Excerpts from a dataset
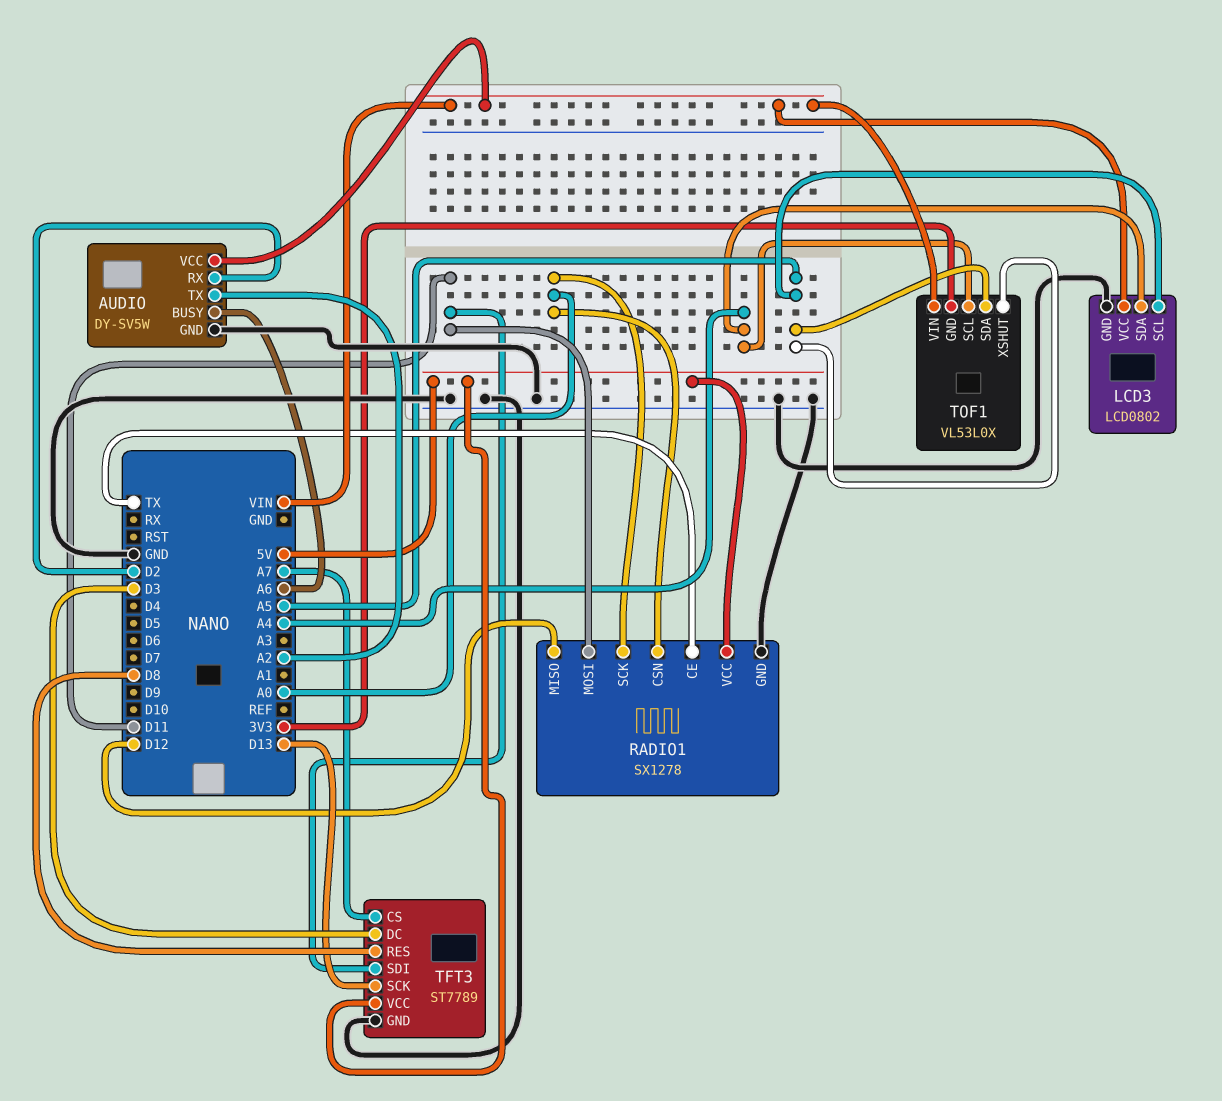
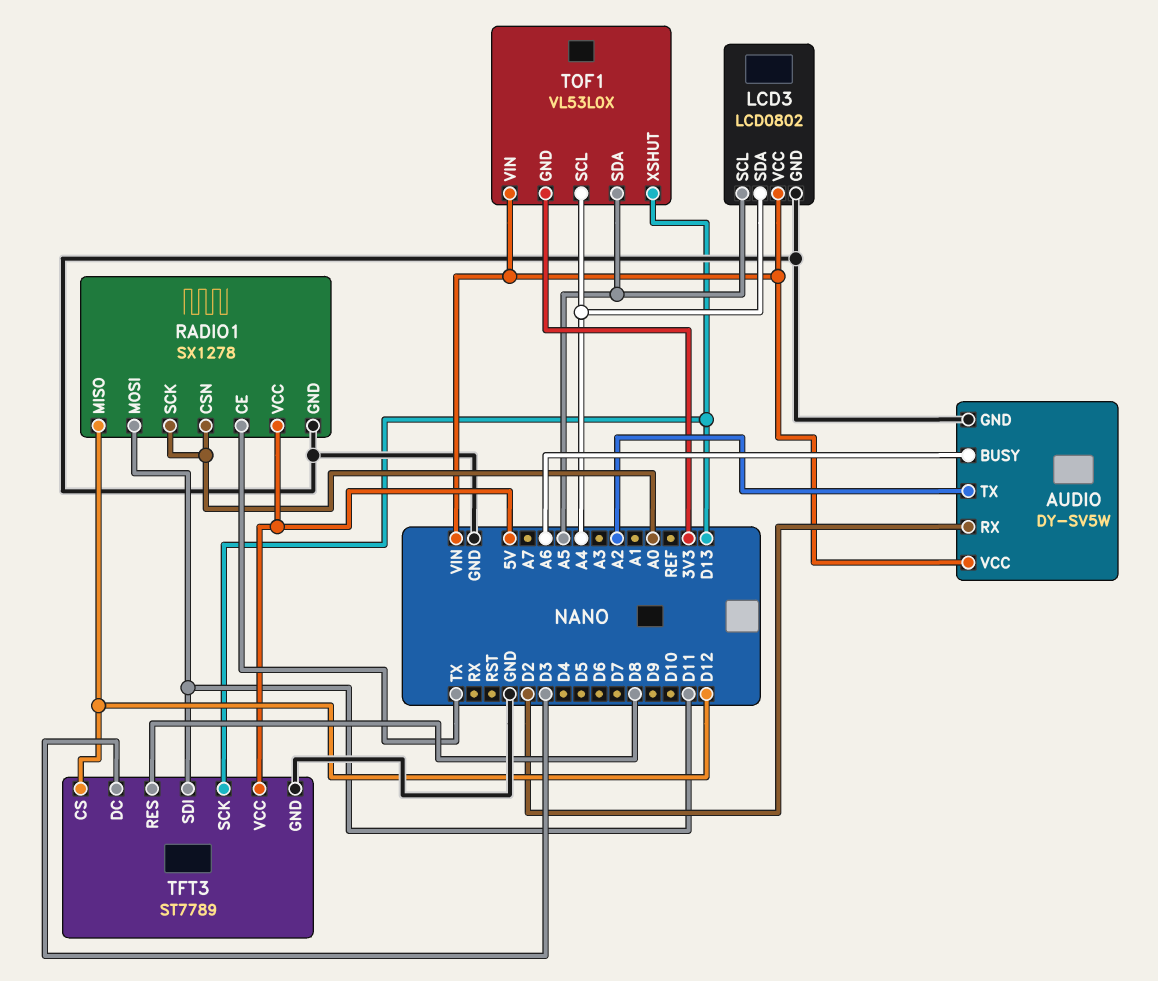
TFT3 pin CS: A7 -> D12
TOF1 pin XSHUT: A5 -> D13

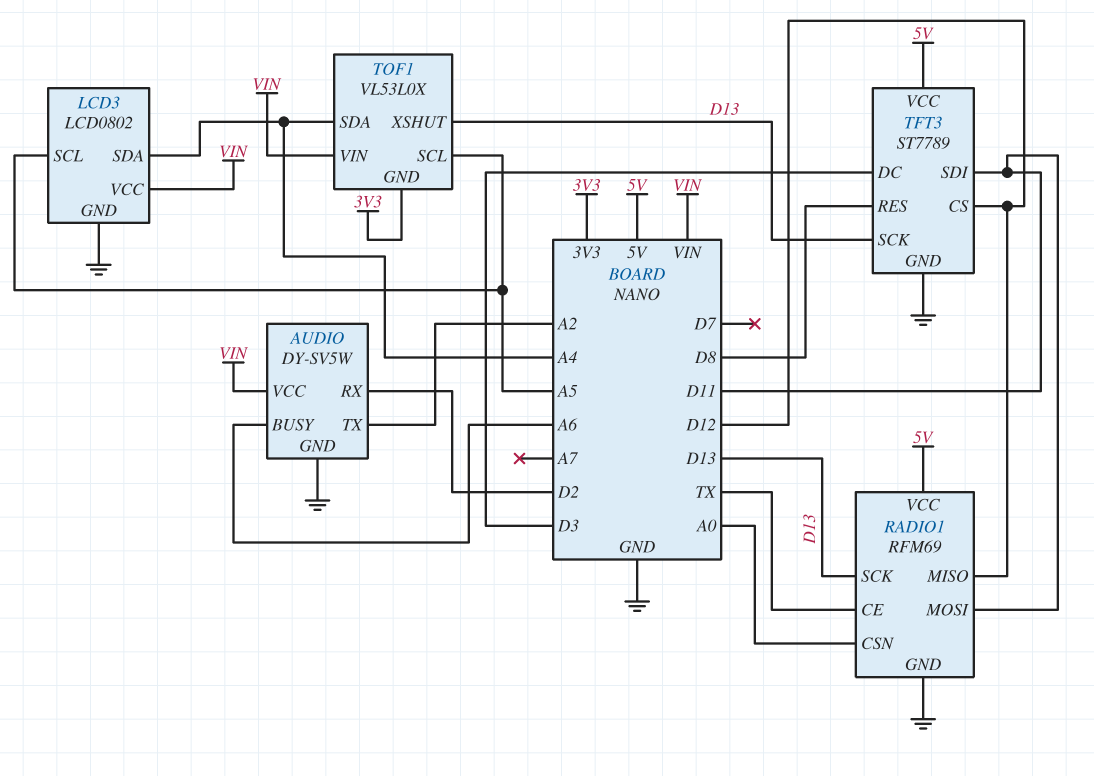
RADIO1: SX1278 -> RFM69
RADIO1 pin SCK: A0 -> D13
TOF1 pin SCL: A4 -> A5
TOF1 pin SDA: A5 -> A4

#### GOAL OF THE EXERCISE:
Transcribe all of the records above character for character. Exclude the pictures.

#### SOLUTION TO THIS EXERCISE:
TFT3 pin CS: A7 -> D12
TOF1 pin XSHUT: A5 -> D13

RADIO1: SX1278 -> RFM69
RADIO1 pin SCK: A0 -> D13
TOF1 pin SCL: A4 -> A5
TOF1 pin SDA: A5 -> A4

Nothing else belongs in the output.